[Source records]
=== Begin Enclosure ===

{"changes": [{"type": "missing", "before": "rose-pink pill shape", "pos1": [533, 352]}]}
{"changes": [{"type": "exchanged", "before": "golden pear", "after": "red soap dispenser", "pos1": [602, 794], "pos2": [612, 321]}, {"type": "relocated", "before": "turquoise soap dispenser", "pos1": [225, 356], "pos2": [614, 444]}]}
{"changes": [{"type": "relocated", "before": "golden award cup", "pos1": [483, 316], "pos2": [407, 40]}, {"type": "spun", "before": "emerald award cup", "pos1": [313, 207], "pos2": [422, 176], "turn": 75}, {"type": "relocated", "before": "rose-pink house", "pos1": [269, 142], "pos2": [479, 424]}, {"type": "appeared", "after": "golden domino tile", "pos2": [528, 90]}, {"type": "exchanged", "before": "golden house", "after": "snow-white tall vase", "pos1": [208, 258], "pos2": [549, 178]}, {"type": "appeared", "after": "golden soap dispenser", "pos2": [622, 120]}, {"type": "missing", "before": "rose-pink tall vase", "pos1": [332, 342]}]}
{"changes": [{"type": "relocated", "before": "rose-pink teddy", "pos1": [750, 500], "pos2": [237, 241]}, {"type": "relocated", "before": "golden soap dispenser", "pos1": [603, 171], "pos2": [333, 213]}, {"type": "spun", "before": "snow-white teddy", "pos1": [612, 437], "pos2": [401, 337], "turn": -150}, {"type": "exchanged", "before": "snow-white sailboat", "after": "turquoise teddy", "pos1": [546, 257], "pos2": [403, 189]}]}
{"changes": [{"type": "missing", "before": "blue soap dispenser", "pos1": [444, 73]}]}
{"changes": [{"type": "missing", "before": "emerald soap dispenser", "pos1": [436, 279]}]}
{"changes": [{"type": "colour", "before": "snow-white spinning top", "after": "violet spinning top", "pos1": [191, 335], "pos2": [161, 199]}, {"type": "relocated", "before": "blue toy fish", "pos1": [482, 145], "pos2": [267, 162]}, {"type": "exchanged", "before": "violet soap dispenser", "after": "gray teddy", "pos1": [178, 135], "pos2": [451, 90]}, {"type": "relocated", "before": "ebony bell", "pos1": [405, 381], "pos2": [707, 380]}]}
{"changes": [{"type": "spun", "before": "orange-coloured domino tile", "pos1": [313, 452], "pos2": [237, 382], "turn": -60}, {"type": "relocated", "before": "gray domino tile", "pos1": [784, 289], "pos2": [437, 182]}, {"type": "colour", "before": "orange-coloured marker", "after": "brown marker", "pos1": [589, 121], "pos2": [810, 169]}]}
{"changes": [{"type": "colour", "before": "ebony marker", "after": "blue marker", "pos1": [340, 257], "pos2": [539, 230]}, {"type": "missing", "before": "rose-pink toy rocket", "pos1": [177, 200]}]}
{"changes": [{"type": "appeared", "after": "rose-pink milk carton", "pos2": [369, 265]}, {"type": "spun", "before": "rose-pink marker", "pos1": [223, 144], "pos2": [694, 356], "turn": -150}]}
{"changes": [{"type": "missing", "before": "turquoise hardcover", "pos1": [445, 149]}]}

=== End Enclosure ===

[REQUIRED WORK]
What's needed is a word-for-word restatement of all the entries.

[FINISHED TASK]
{"changes": [{"type": "missing", "before": "rose-pink pill shape", "pos1": [533, 352]}]}
{"changes": [{"type": "exchanged", "before": "golden pear", "after": "red soap dispenser", "pos1": [602, 794], "pos2": [612, 321]}, {"type": "relocated", "before": "turquoise soap dispenser", "pos1": [225, 356], "pos2": [614, 444]}]}
{"changes": [{"type": "relocated", "before": "golden award cup", "pos1": [483, 316], "pos2": [407, 40]}, {"type": "spun", "before": "emerald award cup", "pos1": [313, 207], "pos2": [422, 176], "turn": 75}, {"type": "relocated", "before": "rose-pink house", "pos1": [269, 142], "pos2": [479, 424]}, {"type": "appeared", "after": "golden domino tile", "pos2": [528, 90]}, {"type": "exchanged", "before": "golden house", "after": "snow-white tall vase", "pos1": [208, 258], "pos2": [549, 178]}, {"type": "appeared", "after": "golden soap dispenser", "pos2": [622, 120]}, {"type": "missing", "before": "rose-pink tall vase", "pos1": [332, 342]}]}
{"changes": [{"type": "relocated", "before": "rose-pink teddy", "pos1": [750, 500], "pos2": [237, 241]}, {"type": "relocated", "before": "golden soap dispenser", "pos1": [603, 171], "pos2": [333, 213]}, {"type": "spun", "before": "snow-white teddy", "pos1": [612, 437], "pos2": [401, 337], "turn": -150}, {"type": "exchanged", "before": "snow-white sailboat", "after": "turquoise teddy", "pos1": [546, 257], "pos2": [403, 189]}]}
{"changes": [{"type": "missing", "before": "blue soap dispenser", "pos1": [444, 73]}]}
{"changes": [{"type": "missing", "before": "emerald soap dispenser", "pos1": [436, 279]}]}
{"changes": [{"type": "colour", "before": "snow-white spinning top", "after": "violet spinning top", "pos1": [191, 335], "pos2": [161, 199]}, {"type": "relocated", "before": "blue toy fish", "pos1": [482, 145], "pos2": [267, 162]}, {"type": "exchanged", "before": "violet soap dispenser", "after": "gray teddy", "pos1": [178, 135], "pos2": [451, 90]}, {"type": "relocated", "before": "ebony bell", "pos1": [405, 381], "pos2": [707, 380]}]}
{"changes": [{"type": "spun", "before": "orange-coloured domino tile", "pos1": [313, 452], "pos2": [237, 382], "turn": -60}, {"type": "relocated", "before": "gray domino tile", "pos1": [784, 289], "pos2": [437, 182]}, {"type": "colour", "before": "orange-coloured marker", "after": "brown marker", "pos1": [589, 121], "pos2": [810, 169]}]}
{"changes": [{"type": "colour", "before": "ebony marker", "after": "blue marker", "pos1": [340, 257], "pos2": [539, 230]}, {"type": "missing", "before": "rose-pink toy rocket", "pos1": [177, 200]}]}
{"changes": [{"type": "appeared", "after": "rose-pink milk carton", "pos2": [369, 265]}, {"type": "spun", "before": "rose-pink marker", "pos1": [223, 144], "pos2": [694, 356], "turn": -150}]}
{"changes": [{"type": "missing", "before": "turquoise hardcover", "pos1": [445, 149]}]}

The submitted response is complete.